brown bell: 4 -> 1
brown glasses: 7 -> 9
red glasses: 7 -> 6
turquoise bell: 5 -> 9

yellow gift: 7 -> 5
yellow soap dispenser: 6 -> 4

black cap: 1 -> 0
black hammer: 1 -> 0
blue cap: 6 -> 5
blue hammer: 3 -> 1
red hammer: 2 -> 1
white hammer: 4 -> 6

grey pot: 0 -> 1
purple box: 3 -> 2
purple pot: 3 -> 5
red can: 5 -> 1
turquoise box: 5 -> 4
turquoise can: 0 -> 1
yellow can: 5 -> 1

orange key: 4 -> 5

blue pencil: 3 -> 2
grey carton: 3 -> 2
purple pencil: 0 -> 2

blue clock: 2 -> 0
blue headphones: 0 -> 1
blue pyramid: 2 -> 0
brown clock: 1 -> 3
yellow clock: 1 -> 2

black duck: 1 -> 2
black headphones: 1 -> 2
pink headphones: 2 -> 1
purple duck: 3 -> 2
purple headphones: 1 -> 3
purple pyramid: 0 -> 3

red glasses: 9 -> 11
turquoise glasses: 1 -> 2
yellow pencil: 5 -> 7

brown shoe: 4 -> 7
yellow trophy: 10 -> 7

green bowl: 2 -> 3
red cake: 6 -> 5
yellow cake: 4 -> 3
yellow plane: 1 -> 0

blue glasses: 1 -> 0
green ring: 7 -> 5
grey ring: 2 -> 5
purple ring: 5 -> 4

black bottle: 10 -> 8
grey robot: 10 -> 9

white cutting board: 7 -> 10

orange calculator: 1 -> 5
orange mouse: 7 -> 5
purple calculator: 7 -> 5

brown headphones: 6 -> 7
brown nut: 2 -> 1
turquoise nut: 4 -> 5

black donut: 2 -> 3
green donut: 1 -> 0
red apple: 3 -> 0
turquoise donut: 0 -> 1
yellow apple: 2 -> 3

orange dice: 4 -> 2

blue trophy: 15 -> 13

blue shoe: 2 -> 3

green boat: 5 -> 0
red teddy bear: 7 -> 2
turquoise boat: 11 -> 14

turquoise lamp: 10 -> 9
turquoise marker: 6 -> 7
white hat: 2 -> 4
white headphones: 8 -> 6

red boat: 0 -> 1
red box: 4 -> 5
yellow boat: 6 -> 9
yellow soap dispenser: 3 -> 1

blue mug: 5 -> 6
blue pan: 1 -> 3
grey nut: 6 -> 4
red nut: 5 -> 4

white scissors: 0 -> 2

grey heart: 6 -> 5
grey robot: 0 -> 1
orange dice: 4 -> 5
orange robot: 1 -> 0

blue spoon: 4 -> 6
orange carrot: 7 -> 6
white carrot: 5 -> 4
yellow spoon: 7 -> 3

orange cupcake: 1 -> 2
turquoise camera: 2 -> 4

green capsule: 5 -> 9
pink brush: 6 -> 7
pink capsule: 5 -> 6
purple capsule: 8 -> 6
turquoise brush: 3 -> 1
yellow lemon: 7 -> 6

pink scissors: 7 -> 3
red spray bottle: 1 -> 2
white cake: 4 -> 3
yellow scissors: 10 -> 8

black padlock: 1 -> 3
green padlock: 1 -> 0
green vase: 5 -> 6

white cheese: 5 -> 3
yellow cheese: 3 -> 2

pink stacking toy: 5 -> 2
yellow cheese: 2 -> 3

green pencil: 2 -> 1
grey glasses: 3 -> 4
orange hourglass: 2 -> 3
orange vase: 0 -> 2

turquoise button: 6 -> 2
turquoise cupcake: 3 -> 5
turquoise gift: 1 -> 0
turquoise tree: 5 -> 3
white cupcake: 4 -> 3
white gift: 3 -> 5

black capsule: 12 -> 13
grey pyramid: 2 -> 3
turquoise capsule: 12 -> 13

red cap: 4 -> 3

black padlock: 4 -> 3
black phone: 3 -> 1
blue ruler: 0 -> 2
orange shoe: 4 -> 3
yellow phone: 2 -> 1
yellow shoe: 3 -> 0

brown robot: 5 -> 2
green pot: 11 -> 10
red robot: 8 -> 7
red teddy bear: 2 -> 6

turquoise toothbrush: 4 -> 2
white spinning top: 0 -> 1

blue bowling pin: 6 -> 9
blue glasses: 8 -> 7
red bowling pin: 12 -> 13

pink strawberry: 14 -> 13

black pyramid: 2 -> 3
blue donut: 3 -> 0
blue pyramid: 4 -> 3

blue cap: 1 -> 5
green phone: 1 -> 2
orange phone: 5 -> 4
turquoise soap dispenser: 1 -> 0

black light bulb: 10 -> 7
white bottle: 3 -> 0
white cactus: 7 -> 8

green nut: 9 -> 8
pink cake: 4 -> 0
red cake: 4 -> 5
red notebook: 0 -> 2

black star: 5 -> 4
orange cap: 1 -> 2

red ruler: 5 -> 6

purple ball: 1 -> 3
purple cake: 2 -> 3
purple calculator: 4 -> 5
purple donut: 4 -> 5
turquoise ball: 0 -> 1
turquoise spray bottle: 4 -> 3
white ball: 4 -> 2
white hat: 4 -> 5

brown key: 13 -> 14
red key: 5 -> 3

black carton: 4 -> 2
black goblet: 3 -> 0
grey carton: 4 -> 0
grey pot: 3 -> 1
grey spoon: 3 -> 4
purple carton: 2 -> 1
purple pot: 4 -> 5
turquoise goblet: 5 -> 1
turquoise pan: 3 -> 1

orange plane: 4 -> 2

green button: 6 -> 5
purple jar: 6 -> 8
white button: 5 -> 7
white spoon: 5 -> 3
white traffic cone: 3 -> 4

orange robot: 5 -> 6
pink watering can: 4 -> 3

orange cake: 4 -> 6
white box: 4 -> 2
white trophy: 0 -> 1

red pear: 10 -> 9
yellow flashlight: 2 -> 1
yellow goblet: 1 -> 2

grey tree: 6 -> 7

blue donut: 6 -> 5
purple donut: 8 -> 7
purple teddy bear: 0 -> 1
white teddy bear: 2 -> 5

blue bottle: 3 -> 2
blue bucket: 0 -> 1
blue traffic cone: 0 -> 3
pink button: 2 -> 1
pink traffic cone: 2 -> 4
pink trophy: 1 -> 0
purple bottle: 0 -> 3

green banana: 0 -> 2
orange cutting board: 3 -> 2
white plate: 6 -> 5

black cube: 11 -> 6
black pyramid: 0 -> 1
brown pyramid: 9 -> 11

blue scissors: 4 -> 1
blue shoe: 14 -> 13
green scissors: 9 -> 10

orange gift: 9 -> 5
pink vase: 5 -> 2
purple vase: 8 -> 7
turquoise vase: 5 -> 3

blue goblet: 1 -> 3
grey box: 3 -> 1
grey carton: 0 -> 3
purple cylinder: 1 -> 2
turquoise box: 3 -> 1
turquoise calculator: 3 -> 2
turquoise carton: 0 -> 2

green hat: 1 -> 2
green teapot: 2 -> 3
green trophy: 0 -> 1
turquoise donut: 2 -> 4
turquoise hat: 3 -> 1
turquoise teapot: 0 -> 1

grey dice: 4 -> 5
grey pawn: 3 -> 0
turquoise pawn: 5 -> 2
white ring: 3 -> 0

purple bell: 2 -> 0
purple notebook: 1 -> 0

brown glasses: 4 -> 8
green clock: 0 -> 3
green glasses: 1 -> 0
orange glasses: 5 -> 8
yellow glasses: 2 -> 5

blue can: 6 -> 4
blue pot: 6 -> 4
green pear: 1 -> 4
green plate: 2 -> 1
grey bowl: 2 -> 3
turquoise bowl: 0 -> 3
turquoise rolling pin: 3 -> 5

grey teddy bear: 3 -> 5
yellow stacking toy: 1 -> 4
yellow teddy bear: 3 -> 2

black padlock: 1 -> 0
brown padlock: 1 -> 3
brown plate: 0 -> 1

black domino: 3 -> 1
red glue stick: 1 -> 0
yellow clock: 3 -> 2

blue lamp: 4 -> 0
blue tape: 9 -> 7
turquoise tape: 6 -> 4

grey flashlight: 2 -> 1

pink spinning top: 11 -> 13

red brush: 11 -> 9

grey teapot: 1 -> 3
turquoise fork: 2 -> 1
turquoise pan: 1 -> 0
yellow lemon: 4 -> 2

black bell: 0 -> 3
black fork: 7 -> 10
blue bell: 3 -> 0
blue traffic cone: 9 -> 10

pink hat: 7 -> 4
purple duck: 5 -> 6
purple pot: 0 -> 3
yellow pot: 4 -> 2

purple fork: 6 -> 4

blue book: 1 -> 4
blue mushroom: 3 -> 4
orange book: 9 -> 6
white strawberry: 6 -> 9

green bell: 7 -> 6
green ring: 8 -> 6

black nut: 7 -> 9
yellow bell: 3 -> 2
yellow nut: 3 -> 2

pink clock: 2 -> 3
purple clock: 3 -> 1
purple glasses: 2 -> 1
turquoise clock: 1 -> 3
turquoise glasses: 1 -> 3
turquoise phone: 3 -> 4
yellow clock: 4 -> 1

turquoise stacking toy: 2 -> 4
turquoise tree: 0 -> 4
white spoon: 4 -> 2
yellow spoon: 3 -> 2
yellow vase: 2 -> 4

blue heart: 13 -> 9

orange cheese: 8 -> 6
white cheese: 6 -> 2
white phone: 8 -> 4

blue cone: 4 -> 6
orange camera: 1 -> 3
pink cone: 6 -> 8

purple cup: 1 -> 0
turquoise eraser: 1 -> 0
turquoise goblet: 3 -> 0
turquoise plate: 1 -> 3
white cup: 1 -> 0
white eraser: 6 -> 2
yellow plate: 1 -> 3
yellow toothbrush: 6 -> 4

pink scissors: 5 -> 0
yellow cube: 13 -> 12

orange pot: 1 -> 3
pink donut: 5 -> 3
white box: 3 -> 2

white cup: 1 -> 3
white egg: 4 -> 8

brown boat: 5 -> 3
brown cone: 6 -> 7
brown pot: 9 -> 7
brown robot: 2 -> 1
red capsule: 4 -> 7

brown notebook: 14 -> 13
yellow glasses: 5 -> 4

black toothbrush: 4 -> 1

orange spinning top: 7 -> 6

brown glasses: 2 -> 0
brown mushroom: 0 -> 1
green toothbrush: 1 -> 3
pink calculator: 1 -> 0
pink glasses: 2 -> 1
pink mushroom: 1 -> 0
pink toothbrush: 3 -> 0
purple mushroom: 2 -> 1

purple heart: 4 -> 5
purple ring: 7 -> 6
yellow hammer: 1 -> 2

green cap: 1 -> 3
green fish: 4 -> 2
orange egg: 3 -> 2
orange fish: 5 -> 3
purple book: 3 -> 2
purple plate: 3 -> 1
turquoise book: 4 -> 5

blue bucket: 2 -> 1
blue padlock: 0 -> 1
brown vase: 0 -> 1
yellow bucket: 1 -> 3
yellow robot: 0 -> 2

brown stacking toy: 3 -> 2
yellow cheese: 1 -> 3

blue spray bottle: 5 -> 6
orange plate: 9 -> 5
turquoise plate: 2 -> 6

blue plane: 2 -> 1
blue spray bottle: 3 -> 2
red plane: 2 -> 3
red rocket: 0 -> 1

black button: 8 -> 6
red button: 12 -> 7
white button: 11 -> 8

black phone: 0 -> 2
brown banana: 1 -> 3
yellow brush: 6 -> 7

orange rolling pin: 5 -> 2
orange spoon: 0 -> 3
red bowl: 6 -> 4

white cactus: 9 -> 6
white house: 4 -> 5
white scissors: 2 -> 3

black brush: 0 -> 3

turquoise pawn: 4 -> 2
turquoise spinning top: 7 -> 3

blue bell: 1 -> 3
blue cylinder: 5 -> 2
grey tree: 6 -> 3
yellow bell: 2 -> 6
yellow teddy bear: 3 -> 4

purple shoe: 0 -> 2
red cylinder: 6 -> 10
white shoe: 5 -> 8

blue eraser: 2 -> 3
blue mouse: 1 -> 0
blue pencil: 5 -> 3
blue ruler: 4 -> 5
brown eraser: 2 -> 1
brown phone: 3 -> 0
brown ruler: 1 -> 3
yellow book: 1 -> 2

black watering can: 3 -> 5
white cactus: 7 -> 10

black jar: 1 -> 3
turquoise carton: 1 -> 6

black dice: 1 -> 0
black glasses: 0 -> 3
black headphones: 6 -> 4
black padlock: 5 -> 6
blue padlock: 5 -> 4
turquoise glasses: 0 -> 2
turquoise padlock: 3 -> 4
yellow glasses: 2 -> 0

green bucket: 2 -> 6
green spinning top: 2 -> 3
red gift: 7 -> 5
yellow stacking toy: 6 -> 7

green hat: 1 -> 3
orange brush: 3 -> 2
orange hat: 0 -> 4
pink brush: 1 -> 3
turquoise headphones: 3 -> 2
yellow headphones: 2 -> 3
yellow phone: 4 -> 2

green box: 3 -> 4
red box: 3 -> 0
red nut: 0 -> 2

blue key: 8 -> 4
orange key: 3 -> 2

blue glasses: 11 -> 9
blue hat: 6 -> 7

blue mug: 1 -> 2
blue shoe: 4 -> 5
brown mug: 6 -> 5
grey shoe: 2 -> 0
____
> **What the task requires**:
Will you return exactly the lines above from the one with "green boat: 5 -> 0" down to the one with "blue bowling pin: 6 -> 9", counting both as part of the range?

> **Reply**:
green boat: 5 -> 0
red teddy bear: 7 -> 2
turquoise boat: 11 -> 14

turquoise lamp: 10 -> 9
turquoise marker: 6 -> 7
white hat: 2 -> 4
white headphones: 8 -> 6

red boat: 0 -> 1
red box: 4 -> 5
yellow boat: 6 -> 9
yellow soap dispenser: 3 -> 1

blue mug: 5 -> 6
blue pan: 1 -> 3
grey nut: 6 -> 4
red nut: 5 -> 4

white scissors: 0 -> 2

grey heart: 6 -> 5
grey robot: 0 -> 1
orange dice: 4 -> 5
orange robot: 1 -> 0

blue spoon: 4 -> 6
orange carrot: 7 -> 6
white carrot: 5 -> 4
yellow spoon: 7 -> 3

orange cupcake: 1 -> 2
turquoise camera: 2 -> 4

green capsule: 5 -> 9
pink brush: 6 -> 7
pink capsule: 5 -> 6
purple capsule: 8 -> 6
turquoise brush: 3 -> 1
yellow lemon: 7 -> 6

pink scissors: 7 -> 3
red spray bottle: 1 -> 2
white cake: 4 -> 3
yellow scissors: 10 -> 8

black padlock: 1 -> 3
green padlock: 1 -> 0
green vase: 5 -> 6

white cheese: 5 -> 3
yellow cheese: 3 -> 2

pink stacking toy: 5 -> 2
yellow cheese: 2 -> 3

green pencil: 2 -> 1
grey glasses: 3 -> 4
orange hourglass: 2 -> 3
orange vase: 0 -> 2

turquoise button: 6 -> 2
turquoise cupcake: 3 -> 5
turquoise gift: 1 -> 0
turquoise tree: 5 -> 3
white cupcake: 4 -> 3
white gift: 3 -> 5

black capsule: 12 -> 13
grey pyramid: 2 -> 3
turquoise capsule: 12 -> 13

red cap: 4 -> 3

black padlock: 4 -> 3
black phone: 3 -> 1
blue ruler: 0 -> 2
orange shoe: 4 -> 3
yellow phone: 2 -> 1
yellow shoe: 3 -> 0

brown robot: 5 -> 2
green pot: 11 -> 10
red robot: 8 -> 7
red teddy bear: 2 -> 6

turquoise toothbrush: 4 -> 2
white spinning top: 0 -> 1

blue bowling pin: 6 -> 9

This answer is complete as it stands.